(Dataset records Opens)
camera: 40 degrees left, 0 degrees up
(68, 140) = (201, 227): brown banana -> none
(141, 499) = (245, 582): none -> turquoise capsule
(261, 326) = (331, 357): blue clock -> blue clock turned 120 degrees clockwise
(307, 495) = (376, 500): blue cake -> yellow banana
(Dataset records Closes)
(Dataset records Opens)
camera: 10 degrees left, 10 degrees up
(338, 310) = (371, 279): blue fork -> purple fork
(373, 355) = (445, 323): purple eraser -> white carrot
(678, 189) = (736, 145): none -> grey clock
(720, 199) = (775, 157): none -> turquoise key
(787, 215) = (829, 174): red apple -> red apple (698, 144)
(Dataset records Closes)
(Aim of the task):
Your answer should consist of the lines from the line with "(261, 326) = (331, 357): blue" to the line with "(307, 495) = (376, 500): blue" above, repeated exactly, both ends included.

(Final answer):
(261, 326) = (331, 357): blue clock -> blue clock turned 120 degrees clockwise
(307, 495) = (376, 500): blue cake -> yellow banana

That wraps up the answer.